* **Work request**
Please repeat exactly the lines below from the one containing "camera: 55 degrees left, 5 degrees down" down to the one containing "(589, 429) = (608, 212): yellow", both included, and nothing else.

═════ Data for this task

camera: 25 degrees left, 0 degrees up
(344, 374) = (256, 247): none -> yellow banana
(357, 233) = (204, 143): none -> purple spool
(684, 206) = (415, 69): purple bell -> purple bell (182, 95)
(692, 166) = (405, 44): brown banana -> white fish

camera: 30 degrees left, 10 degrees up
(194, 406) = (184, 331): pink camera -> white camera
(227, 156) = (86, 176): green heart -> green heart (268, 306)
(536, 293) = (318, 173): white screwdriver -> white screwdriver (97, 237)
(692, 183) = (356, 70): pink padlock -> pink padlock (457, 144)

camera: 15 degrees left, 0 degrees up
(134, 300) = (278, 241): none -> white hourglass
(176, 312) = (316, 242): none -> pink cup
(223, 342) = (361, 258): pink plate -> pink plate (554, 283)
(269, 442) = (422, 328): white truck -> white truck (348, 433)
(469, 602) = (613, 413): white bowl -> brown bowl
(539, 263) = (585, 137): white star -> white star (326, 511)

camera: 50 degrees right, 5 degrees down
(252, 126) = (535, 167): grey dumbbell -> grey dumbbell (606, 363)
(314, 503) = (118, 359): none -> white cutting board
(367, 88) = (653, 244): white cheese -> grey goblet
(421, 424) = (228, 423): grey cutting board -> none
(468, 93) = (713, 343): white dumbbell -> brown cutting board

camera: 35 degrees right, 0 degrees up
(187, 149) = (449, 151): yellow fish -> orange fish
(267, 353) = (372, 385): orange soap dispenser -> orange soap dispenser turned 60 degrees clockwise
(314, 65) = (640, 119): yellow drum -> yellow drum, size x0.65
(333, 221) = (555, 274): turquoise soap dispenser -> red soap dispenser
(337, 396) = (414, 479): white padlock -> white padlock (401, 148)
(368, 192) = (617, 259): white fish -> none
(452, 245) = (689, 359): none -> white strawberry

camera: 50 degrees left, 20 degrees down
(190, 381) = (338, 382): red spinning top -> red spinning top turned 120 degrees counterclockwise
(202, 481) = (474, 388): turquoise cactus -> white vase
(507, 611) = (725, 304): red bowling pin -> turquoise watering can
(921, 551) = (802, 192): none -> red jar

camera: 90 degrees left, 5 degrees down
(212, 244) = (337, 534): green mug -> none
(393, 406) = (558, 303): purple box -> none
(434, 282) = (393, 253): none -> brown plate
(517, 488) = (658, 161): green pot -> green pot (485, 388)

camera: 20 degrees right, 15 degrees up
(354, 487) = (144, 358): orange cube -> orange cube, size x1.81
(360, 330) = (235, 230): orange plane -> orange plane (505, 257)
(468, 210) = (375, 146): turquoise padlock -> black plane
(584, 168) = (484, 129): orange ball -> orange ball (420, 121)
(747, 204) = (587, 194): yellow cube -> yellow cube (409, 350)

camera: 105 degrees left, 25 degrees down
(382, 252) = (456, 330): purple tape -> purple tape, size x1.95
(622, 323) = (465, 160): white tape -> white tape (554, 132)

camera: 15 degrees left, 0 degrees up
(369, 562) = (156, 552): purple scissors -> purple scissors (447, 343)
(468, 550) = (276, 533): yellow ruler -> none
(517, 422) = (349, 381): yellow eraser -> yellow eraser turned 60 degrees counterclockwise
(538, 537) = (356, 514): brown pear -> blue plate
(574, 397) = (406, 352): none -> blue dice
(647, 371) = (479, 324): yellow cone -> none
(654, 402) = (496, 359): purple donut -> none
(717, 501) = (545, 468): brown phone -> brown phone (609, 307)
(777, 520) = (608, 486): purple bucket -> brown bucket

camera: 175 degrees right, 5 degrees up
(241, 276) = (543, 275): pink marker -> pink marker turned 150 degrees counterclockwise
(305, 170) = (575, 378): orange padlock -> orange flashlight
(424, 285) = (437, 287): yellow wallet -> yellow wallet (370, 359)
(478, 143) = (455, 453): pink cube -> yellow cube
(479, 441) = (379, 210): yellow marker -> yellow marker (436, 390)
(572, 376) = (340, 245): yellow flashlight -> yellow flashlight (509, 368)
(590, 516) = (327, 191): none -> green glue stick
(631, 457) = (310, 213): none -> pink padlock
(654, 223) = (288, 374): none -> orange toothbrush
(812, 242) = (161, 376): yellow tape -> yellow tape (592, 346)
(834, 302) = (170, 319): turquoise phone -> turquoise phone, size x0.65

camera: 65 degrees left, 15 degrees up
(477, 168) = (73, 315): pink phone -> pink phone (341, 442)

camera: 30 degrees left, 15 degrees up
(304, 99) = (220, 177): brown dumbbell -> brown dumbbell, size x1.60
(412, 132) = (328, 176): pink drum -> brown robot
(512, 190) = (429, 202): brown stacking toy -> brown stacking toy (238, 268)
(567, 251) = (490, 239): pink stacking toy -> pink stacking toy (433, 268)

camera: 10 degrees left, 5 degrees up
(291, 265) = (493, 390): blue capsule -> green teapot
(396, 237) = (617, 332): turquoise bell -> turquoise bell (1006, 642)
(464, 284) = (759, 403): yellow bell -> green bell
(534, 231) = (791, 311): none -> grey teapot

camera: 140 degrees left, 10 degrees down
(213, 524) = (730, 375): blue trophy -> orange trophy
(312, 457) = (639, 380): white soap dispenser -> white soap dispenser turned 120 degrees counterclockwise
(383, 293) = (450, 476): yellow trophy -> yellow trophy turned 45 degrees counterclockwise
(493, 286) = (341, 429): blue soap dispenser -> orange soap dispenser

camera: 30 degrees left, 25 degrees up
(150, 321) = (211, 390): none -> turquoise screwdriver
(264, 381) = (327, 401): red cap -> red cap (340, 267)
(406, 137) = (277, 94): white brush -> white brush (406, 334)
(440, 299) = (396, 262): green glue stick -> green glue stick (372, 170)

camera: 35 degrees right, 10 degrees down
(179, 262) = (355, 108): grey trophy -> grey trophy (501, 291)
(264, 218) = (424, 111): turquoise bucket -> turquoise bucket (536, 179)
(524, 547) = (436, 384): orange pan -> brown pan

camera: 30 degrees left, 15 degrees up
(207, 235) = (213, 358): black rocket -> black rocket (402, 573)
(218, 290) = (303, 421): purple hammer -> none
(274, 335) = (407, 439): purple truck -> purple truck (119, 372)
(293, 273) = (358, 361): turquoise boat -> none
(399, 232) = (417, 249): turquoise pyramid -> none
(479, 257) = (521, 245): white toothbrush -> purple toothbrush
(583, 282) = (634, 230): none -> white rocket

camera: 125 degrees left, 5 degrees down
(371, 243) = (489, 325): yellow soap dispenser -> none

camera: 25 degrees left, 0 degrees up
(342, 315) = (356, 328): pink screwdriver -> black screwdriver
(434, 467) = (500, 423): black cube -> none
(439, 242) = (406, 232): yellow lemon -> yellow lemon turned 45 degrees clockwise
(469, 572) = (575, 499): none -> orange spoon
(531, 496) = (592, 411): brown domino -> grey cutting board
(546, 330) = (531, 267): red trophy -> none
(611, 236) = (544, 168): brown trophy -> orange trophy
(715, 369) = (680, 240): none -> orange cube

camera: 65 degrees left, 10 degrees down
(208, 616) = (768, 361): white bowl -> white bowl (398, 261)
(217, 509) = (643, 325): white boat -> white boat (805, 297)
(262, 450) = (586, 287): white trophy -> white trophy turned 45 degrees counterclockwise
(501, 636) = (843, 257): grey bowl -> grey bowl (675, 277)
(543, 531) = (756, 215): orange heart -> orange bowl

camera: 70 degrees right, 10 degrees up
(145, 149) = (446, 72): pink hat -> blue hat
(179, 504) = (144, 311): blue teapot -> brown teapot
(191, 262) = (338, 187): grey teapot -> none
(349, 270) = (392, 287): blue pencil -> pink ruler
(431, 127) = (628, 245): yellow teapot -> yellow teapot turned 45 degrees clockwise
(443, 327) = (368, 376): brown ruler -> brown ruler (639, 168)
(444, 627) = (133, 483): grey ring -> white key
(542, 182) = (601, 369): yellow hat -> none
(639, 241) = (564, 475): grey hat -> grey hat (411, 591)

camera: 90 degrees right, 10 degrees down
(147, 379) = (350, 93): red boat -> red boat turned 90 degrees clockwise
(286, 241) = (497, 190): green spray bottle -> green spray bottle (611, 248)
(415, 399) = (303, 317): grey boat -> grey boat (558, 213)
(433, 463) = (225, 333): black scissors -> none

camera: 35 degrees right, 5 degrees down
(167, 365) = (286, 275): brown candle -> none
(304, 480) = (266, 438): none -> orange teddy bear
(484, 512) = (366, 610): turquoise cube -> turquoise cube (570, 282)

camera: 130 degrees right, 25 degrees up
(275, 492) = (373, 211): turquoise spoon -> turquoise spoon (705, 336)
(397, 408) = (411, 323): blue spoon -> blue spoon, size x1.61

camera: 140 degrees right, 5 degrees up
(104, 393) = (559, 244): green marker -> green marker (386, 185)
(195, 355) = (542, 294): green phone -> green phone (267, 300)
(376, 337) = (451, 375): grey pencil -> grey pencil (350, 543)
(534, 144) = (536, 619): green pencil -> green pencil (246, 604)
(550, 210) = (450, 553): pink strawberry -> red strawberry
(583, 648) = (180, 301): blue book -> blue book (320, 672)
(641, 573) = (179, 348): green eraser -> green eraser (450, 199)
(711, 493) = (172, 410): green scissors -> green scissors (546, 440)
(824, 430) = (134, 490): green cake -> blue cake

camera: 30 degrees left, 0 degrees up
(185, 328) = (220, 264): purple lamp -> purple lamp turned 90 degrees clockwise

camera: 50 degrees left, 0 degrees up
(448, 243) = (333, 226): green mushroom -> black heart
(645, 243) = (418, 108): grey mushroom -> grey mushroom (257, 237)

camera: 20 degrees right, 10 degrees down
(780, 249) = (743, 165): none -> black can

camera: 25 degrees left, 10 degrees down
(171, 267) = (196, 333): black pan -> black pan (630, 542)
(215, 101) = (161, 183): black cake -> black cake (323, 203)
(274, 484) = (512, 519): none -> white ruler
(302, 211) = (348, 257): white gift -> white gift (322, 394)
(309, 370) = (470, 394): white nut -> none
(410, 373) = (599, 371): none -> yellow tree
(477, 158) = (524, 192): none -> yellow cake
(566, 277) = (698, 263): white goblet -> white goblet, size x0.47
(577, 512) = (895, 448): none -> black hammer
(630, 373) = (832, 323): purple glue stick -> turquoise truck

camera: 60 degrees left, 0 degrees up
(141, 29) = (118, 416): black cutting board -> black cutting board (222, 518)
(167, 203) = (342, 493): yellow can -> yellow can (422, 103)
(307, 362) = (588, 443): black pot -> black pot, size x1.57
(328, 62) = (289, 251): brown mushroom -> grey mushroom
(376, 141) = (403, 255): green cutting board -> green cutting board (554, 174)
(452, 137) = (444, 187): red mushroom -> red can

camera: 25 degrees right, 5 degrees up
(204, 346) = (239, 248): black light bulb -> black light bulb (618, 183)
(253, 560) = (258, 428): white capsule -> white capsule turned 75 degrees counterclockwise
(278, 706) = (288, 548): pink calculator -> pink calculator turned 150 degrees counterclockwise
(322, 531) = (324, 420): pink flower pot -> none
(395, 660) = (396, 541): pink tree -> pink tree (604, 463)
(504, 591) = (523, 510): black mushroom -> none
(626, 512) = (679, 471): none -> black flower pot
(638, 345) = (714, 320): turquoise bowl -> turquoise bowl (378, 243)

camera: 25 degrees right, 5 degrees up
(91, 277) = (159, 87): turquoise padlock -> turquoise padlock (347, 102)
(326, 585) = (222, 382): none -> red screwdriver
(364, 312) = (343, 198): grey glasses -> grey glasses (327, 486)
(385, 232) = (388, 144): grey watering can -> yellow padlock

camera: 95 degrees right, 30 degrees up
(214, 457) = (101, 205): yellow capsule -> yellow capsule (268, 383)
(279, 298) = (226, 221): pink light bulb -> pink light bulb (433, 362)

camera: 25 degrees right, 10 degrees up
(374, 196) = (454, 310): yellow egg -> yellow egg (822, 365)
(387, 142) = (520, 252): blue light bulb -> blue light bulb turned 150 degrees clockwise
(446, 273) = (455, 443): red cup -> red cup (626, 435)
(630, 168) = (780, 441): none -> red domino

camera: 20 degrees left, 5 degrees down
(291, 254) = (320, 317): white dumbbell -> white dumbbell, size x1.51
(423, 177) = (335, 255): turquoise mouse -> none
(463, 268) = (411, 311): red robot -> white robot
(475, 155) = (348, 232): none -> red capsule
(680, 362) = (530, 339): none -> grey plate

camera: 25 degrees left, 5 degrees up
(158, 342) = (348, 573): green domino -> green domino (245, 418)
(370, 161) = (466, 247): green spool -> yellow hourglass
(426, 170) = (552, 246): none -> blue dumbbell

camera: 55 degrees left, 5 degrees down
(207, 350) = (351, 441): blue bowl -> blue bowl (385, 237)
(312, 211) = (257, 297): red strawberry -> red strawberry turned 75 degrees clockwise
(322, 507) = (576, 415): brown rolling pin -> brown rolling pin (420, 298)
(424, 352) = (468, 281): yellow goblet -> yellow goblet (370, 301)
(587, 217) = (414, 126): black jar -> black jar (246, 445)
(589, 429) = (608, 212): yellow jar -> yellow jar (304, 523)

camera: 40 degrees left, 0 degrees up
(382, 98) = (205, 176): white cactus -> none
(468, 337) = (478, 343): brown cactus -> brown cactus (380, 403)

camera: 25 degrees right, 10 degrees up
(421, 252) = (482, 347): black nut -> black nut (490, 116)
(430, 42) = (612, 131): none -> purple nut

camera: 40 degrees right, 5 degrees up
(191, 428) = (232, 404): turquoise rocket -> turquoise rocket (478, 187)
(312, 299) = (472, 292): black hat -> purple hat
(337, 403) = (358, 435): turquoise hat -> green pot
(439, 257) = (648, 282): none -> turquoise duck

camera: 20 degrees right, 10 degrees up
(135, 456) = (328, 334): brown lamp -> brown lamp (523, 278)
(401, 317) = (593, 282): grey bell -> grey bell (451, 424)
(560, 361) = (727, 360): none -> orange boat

══════════

* **Answer box**
camera: 55 degrees left, 5 degrees down
(207, 350) = (351, 441): blue bowl -> blue bowl (385, 237)
(312, 211) = (257, 297): red strawberry -> red strawberry turned 75 degrees clockwise
(322, 507) = (576, 415): brown rolling pin -> brown rolling pin (420, 298)
(424, 352) = (468, 281): yellow goblet -> yellow goblet (370, 301)
(587, 217) = (414, 126): black jar -> black jar (246, 445)
(589, 429) = (608, 212): yellow jar -> yellow jar (304, 523)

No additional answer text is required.